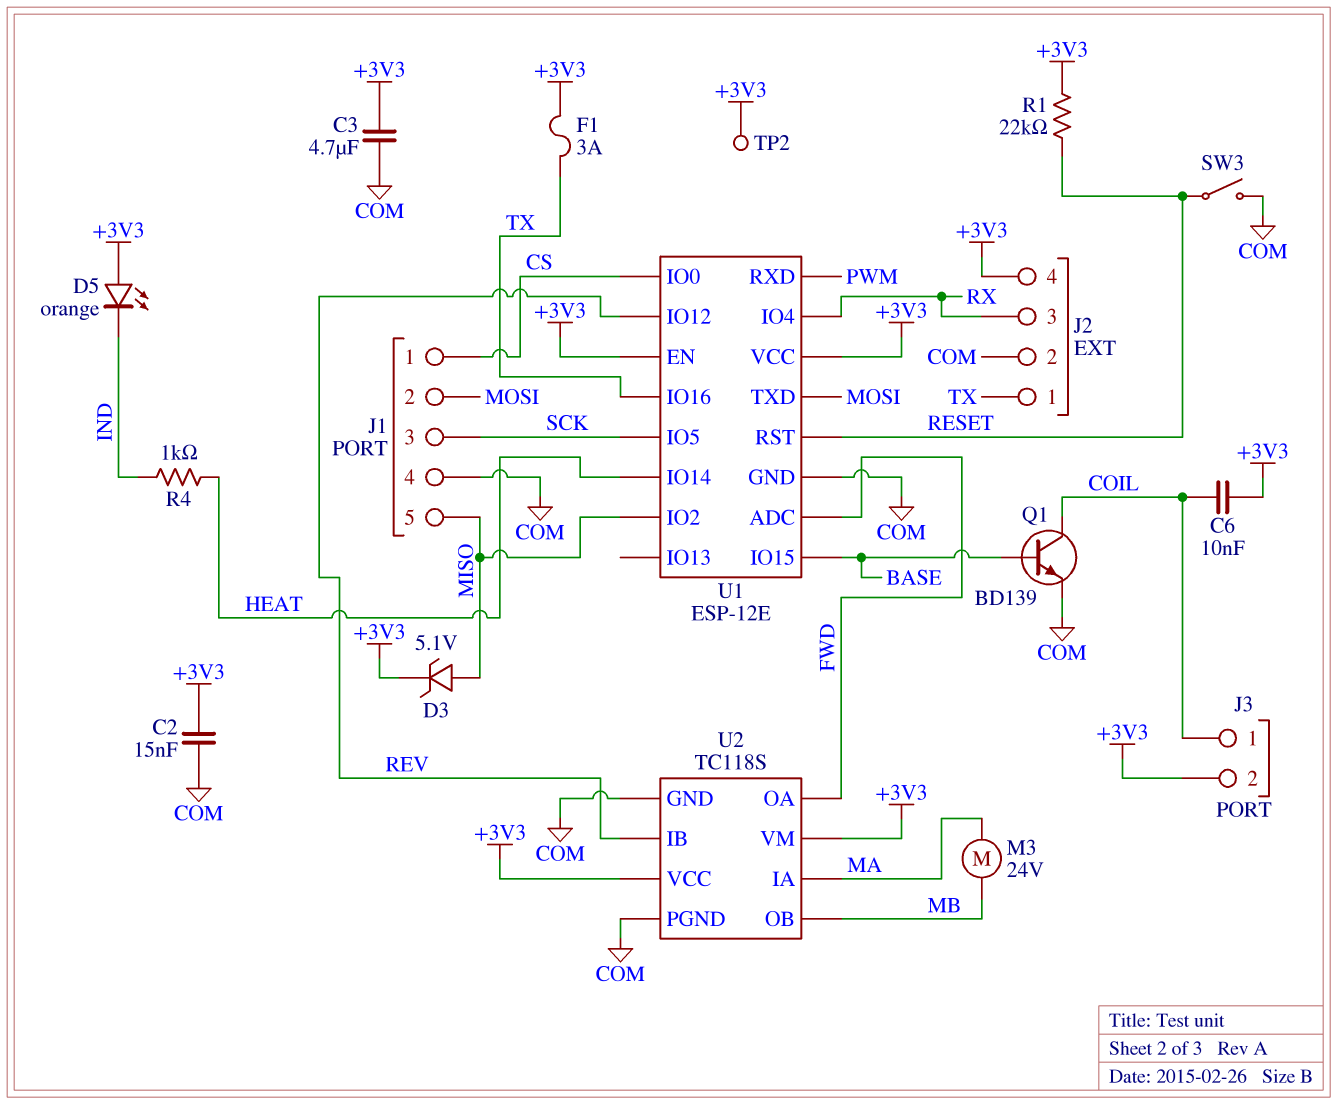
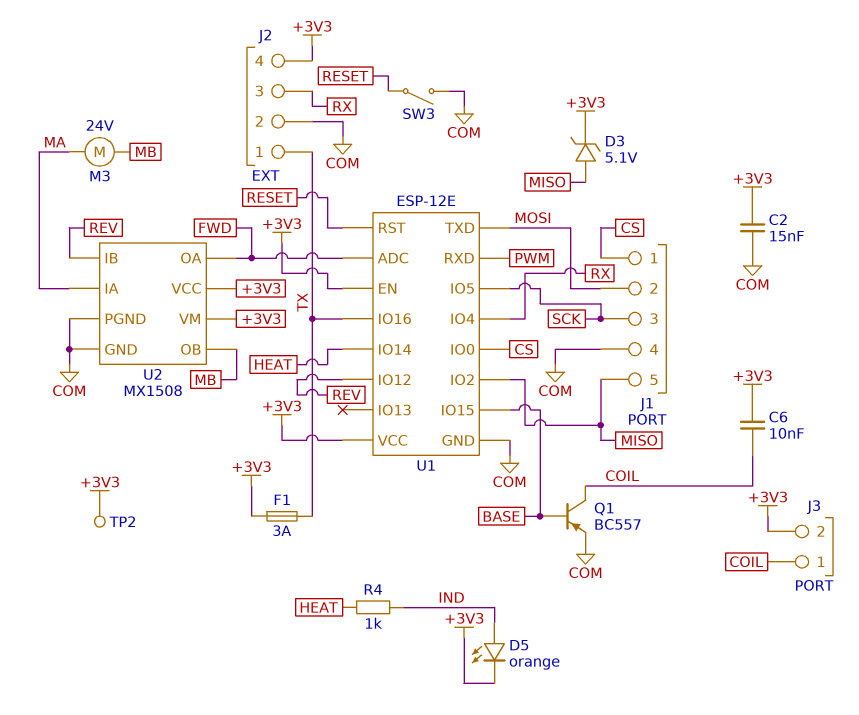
C3: 4.7uF (+3V3, COM) -> none
D5: LED orange (A +3V3, K IND) -> LED orange (A IND, K +3V3)
Q1: NPN BD139 (B BASE, C COIL, E COM) -> PNP BC557 (B BASE, C COIL, E COM)
R1: 22k (+3V3, RESET) -> none
U2: TC118S -> MX1508

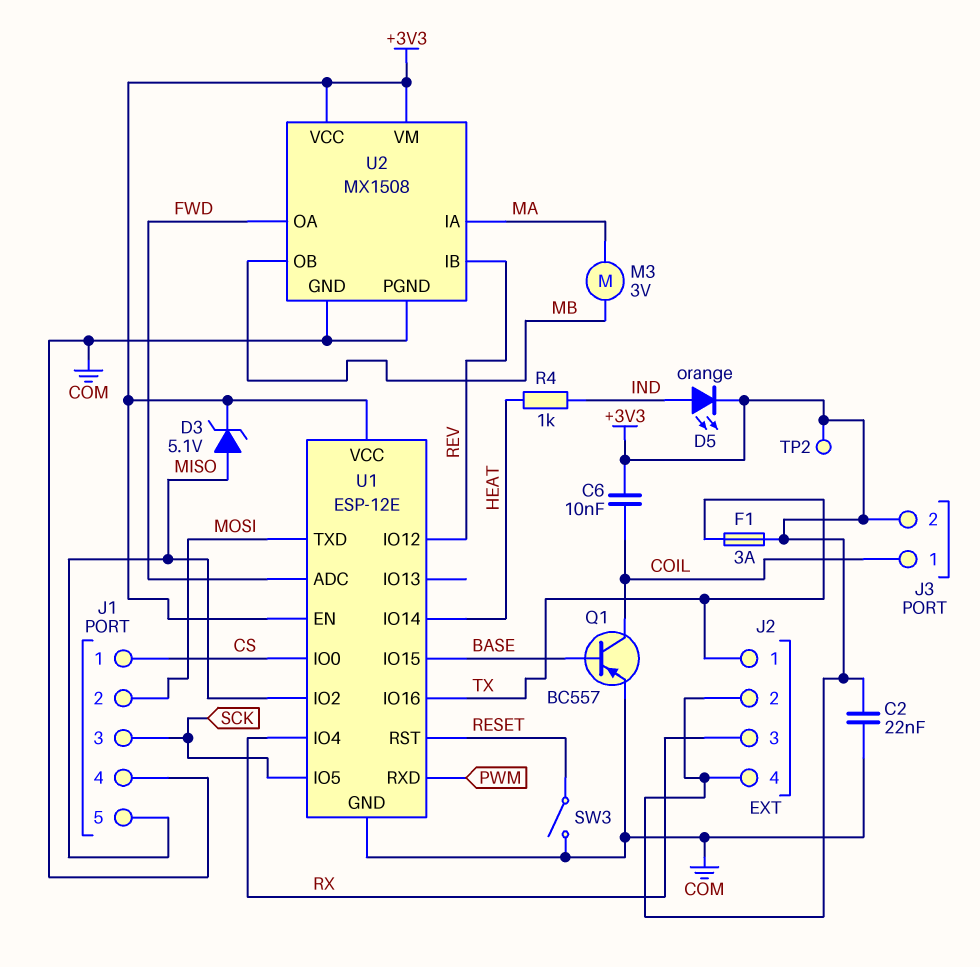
C2: 15nF (+3V3, COM) -> 22nF (+3V3, COM)
J2 pin 2: COM -> +3V3
M3: motor 24V (MA, MB) -> motor 3V (MA, MB)

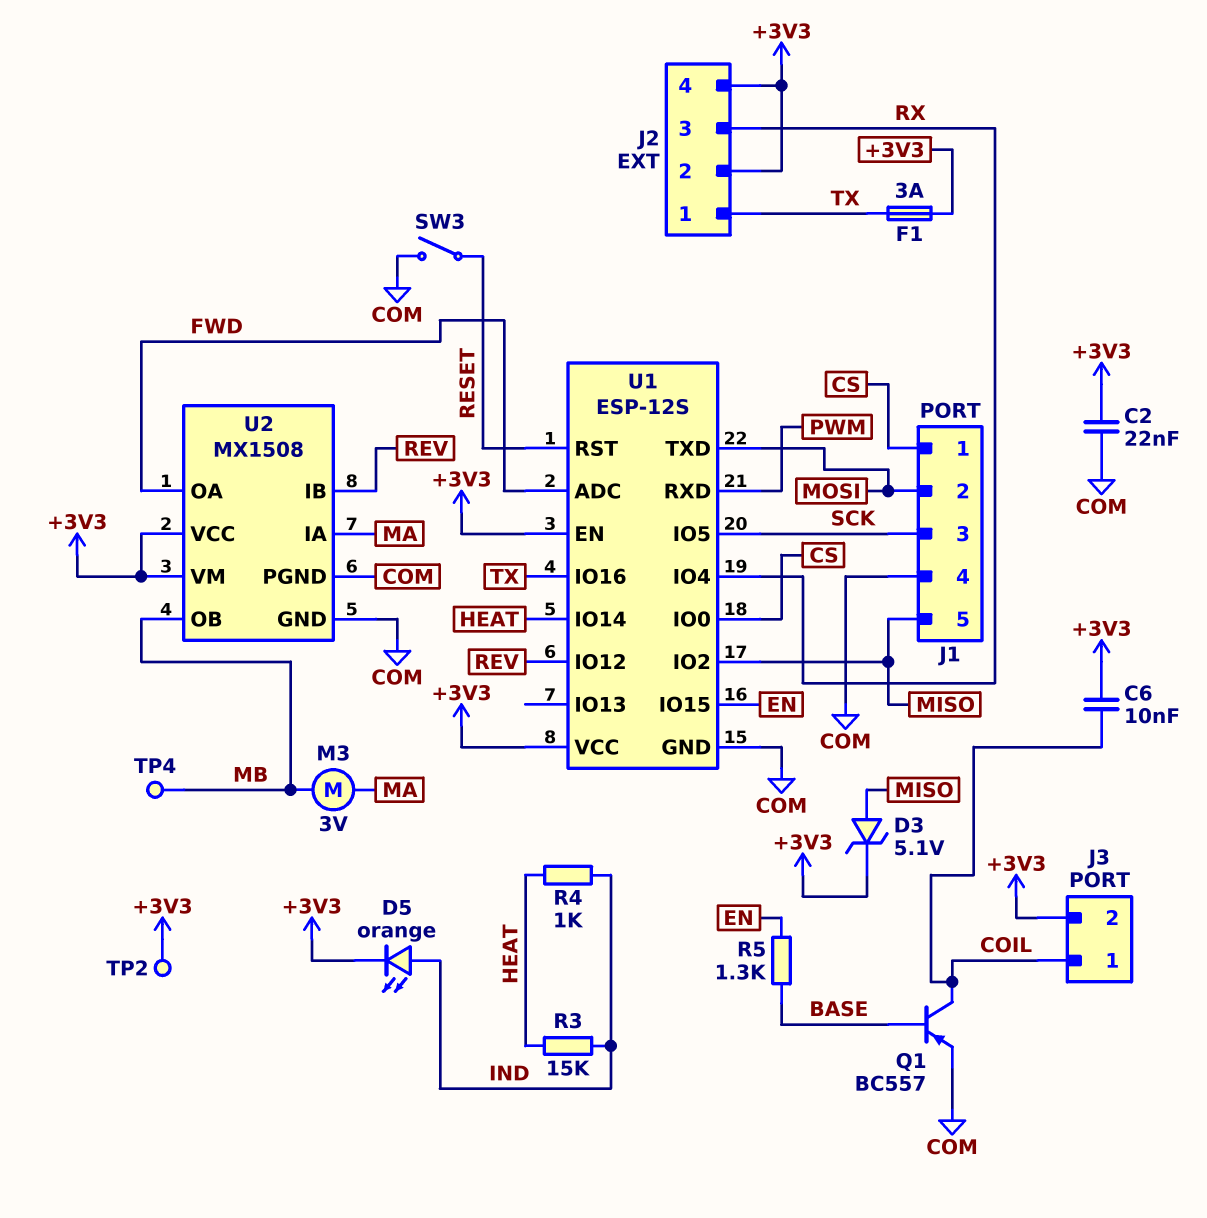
R3: none -> 15k (HEAT, IND)
R5: none -> 1.3k (BASE, EN)
TP4: none -> test point (MB)
U1: ESP-12E -> ESP-12S
U1 pin IO15: BASE -> EN

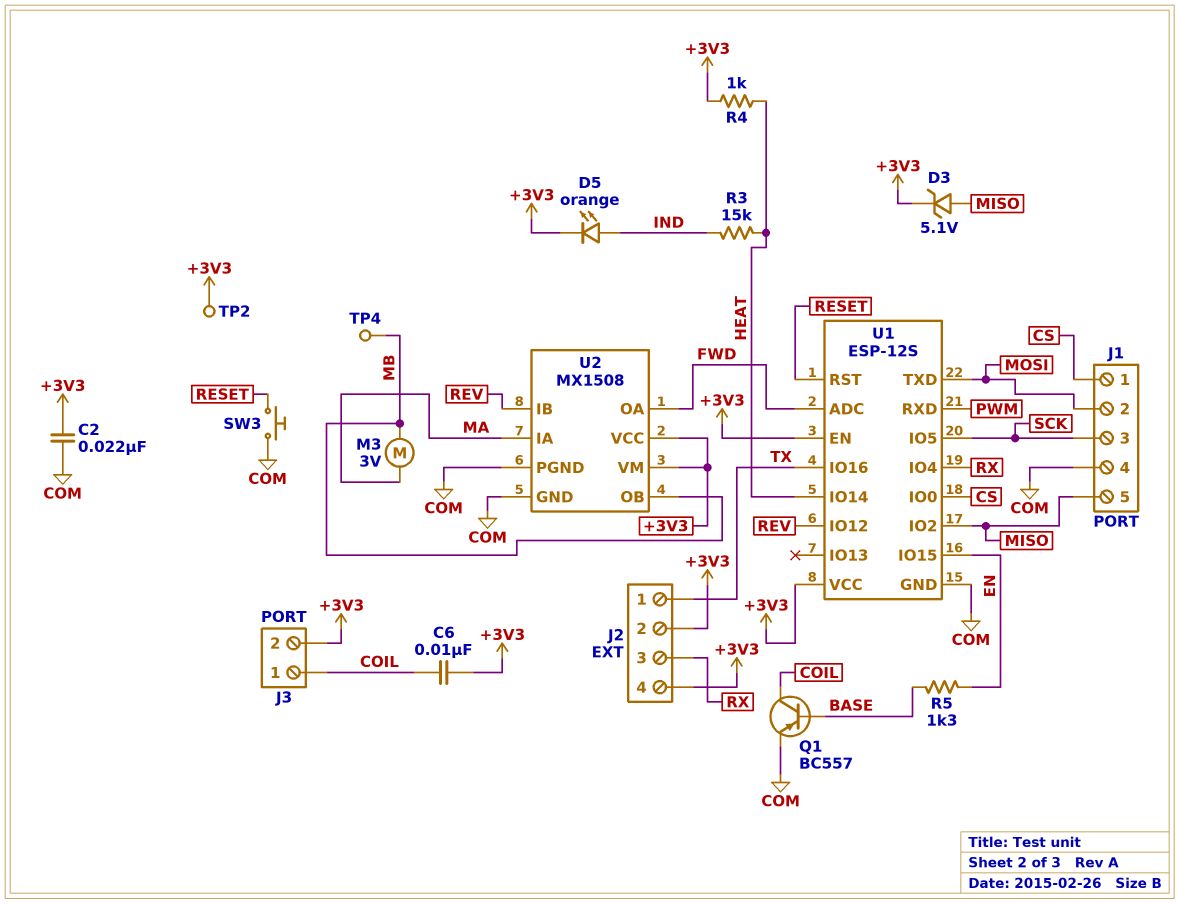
F1: 3A (+3V3, TX) -> none
R4: 1k (HEAT, IND) -> 1k (+3V3, HEAT)
SW3: switch (COM, RESET) -> button (COM, RESET)

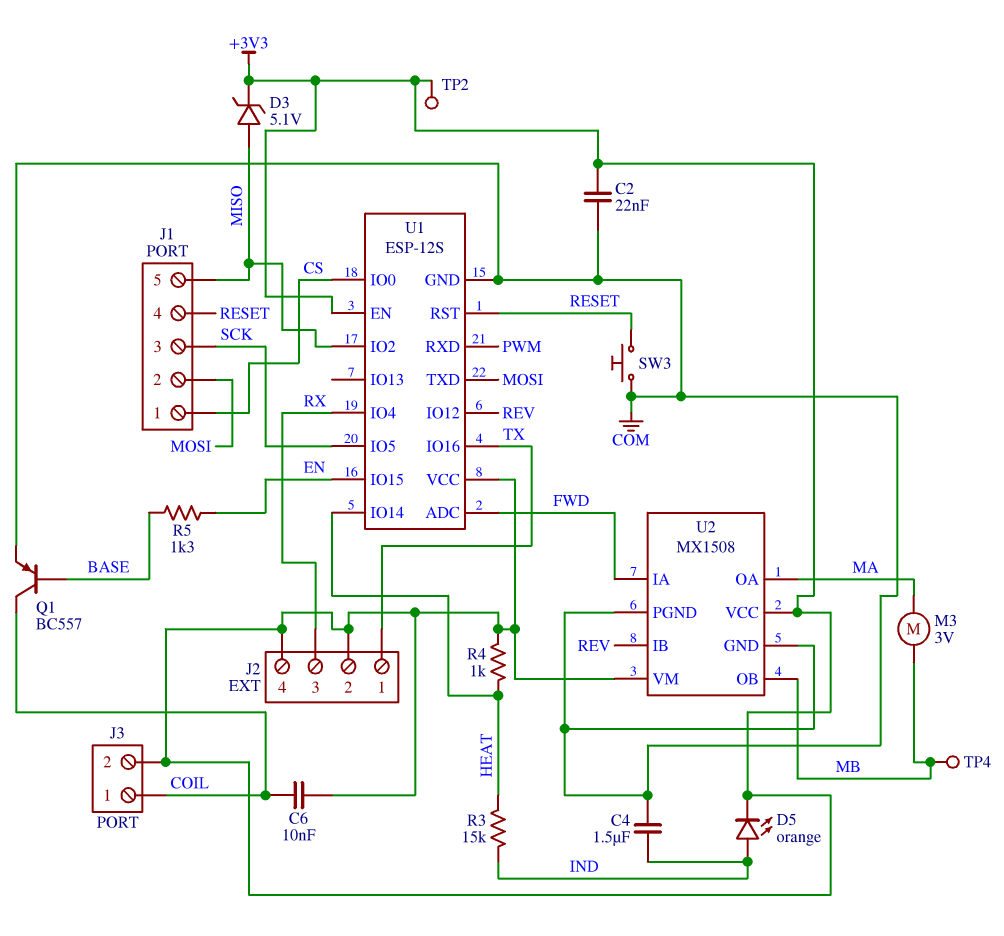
C4: none -> 1.5uF (COM, IND)
J1 pin 4: COM -> RESET
U2 pin IA: MA -> FWD
U2 pin OA: FWD -> MA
-.-.-
*Exercise instructions*
Only the lines from the one containing "R3: none -> 15k (HEAT, IND)" through the last line of the data above, both included, belong in the reply, each restated exactly and without pictures.

*Response to the exercise*
R3: none -> 15k (HEAT, IND)
R5: none -> 1.3k (BASE, EN)
TP4: none -> test point (MB)
U1: ESP-12E -> ESP-12S
U1 pin IO15: BASE -> EN

F1: 3A (+3V3, TX) -> none
R4: 1k (HEAT, IND) -> 1k (+3V3, HEAT)
SW3: switch (COM, RESET) -> button (COM, RESET)

C4: none -> 1.5uF (COM, IND)
J1 pin 4: COM -> RESET
U2 pin IA: MA -> FWD
U2 pin OA: FWD -> MA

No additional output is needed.